Restate verbatim the span of lines below between the line with "V3: AC 120V (GND, W4) -> AC 6V (GND, W4)" and the line with "D1: zener (A", including those two lines, and only that span.

Structured diff data
★ ★ ★ ★ ★ ★ ★
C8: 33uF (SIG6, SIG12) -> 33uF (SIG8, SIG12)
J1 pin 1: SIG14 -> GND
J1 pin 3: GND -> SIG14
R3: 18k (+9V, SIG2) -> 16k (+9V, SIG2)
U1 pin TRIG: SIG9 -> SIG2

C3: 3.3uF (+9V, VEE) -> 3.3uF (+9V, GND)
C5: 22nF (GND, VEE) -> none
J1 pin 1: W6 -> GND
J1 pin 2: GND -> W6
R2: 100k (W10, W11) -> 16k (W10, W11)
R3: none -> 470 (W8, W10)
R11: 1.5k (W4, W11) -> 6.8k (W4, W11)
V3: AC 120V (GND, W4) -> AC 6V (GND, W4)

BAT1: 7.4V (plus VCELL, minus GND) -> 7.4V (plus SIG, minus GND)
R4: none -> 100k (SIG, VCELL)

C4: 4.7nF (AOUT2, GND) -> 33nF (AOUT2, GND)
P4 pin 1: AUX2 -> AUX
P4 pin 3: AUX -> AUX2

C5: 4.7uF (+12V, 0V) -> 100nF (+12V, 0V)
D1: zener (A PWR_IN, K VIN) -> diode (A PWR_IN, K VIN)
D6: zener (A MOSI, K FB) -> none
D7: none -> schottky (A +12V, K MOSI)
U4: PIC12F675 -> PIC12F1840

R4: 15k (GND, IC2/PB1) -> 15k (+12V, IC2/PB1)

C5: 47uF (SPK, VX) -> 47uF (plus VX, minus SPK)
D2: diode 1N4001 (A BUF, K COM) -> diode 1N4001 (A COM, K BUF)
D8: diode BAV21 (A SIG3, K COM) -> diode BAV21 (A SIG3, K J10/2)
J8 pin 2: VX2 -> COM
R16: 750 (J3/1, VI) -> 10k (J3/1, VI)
★ ★ ★ ★ ★ ★ ★
Response:
V3: AC 120V (GND, W4) -> AC 6V (GND, W4)

BAT1: 7.4V (plus VCELL, minus GND) -> 7.4V (plus SIG, minus GND)
R4: none -> 100k (SIG, VCELL)

C4: 4.7nF (AOUT2, GND) -> 33nF (AOUT2, GND)
P4 pin 1: AUX2 -> AUX
P4 pin 3: AUX -> AUX2

C5: 4.7uF (+12V, 0V) -> 100nF (+12V, 0V)
D1: zener (A PWR_IN, K VIN) -> diode (A PWR_IN, K VIN)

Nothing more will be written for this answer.